## EXERCISE DETAILS
Search the listing below for the word "Playing", and copy every line in which it turns up.

[DATA PROVIDED]

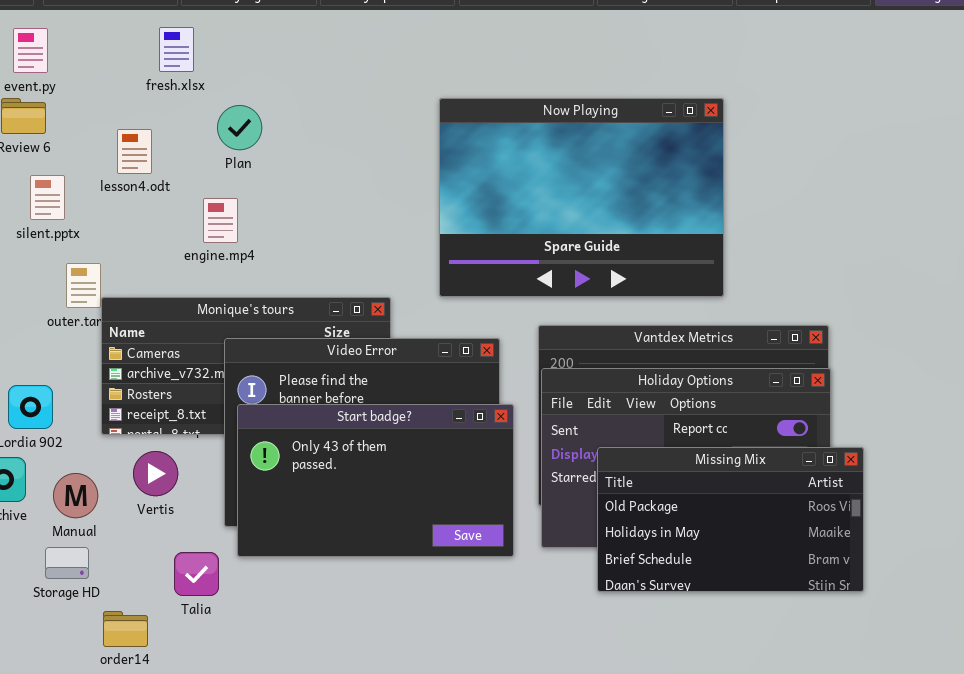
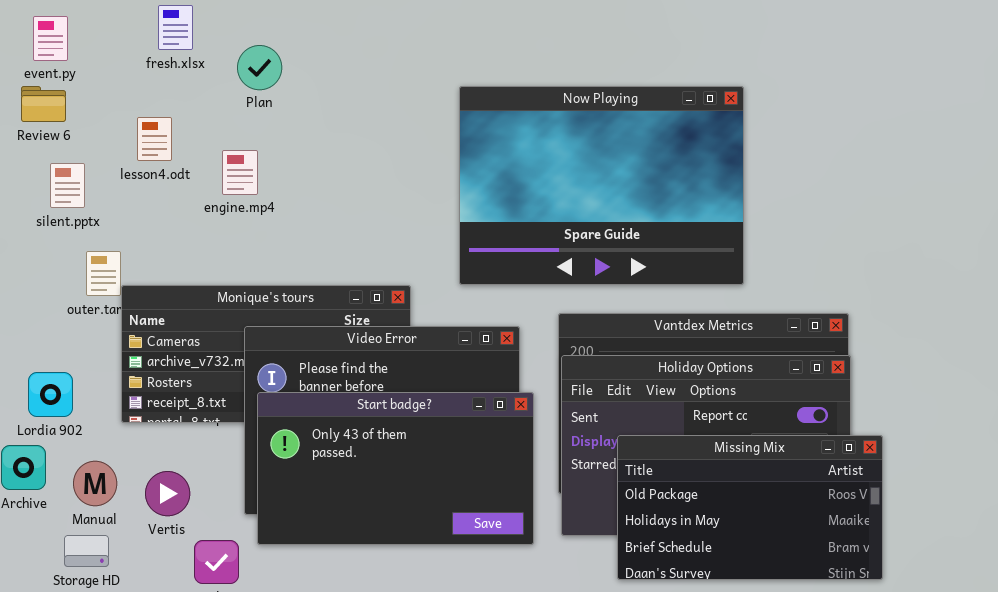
fresh.xlsx: [159,27,194,72] -> [158,5,193,50], moved
Plan: [217,105,262,150] -> [237,45,282,90], moved
engine.mp4: [203,198,238,243] -> [222,150,258,195], moved
Vertis: [133,451,178,496] -> [145,471,190,516], moved

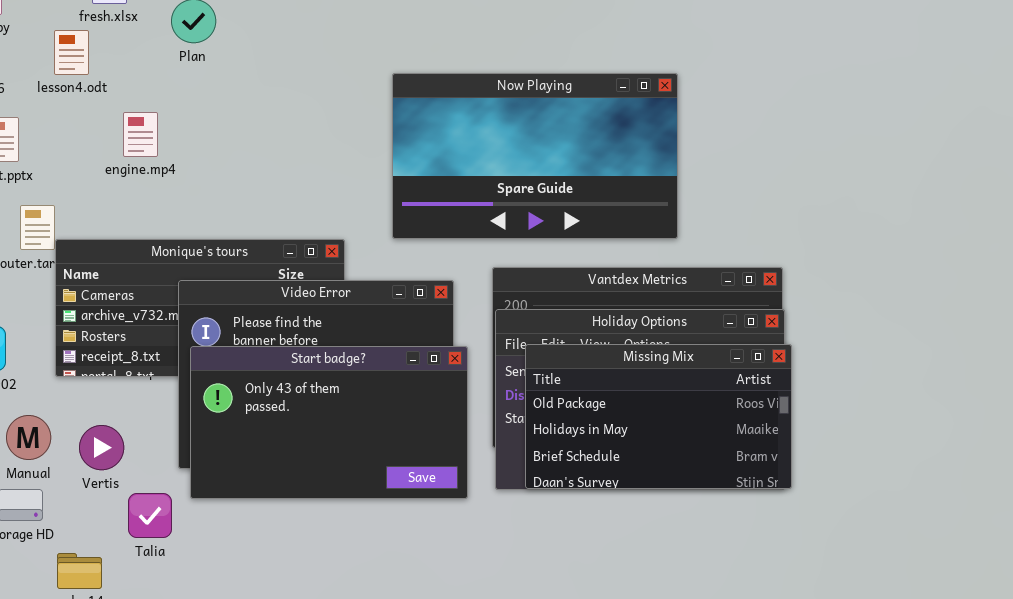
Now Playing: [459,86,744,285] -> [392,73,678,239], resized
lesson4.odt: [137,117,172,161] -> [54,30,89,75], moved
engine.mp4: [222,150,258,195] -> [123,112,158,157], moved
Missing Mix: [617,435,883,580] -> [525,344,792,489], moved

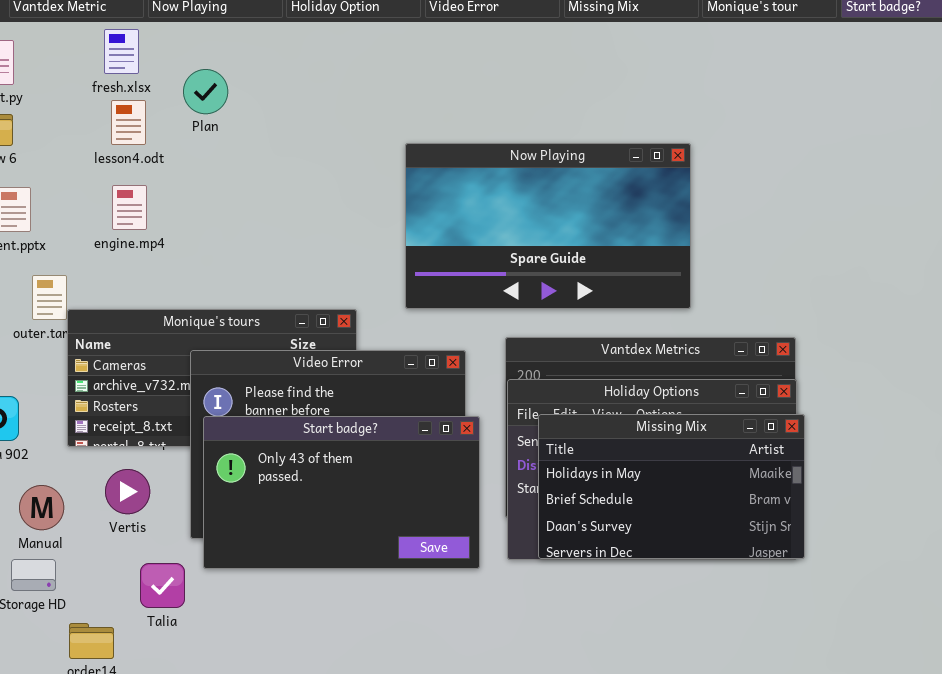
lesson4.odt: [54,30,89,75] -> [111,100,146,145], moved
engine.mp4: [123,112,158,157] -> [112,185,147,230], moved
Missing Mix: [525,344,792,489] -> [538,414,805,559], scrolled down 1 row
Vertis: [79,425,124,470] -> [105,469,150,514], moved

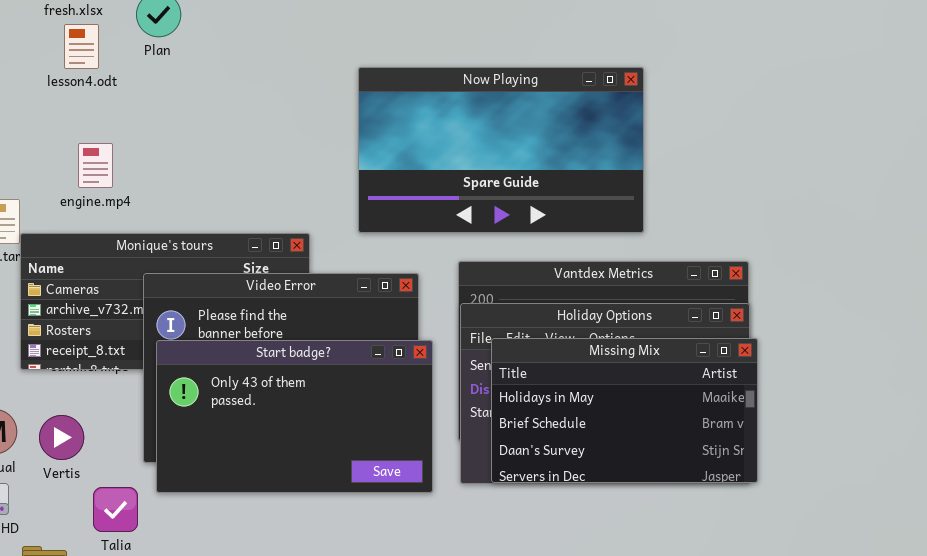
engine.mp4: [112,185,147,230] -> [78,143,113,188], moved
Vertis: [105,469,150,514] -> [39,415,84,460], moved

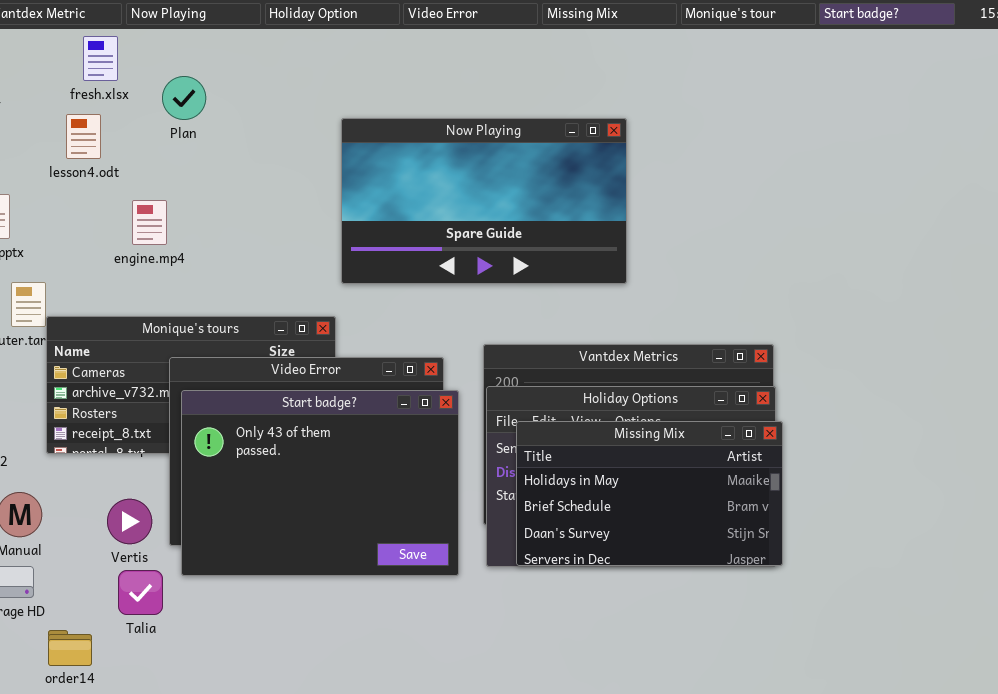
lesson4.odt: [64,24,99,69] -> [66,114,101,159], moved
Now Playing: [358,67,644,233] -> [341,118,627,284], moved
engine.mp4: [78,143,113,188] -> [132,200,167,245], moved
Start badge?: [156,340,433,493] -> [181,390,459,576], resized
Vertis: [39,415,84,460] -> [107,499,152,544], moved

[/DATA PROVIDED]

## EXERCISE OUTPUT
Now Playing: [459,86,744,285] -> [392,73,678,239], resized
Now Playing: [358,67,644,233] -> [341,118,627,284], moved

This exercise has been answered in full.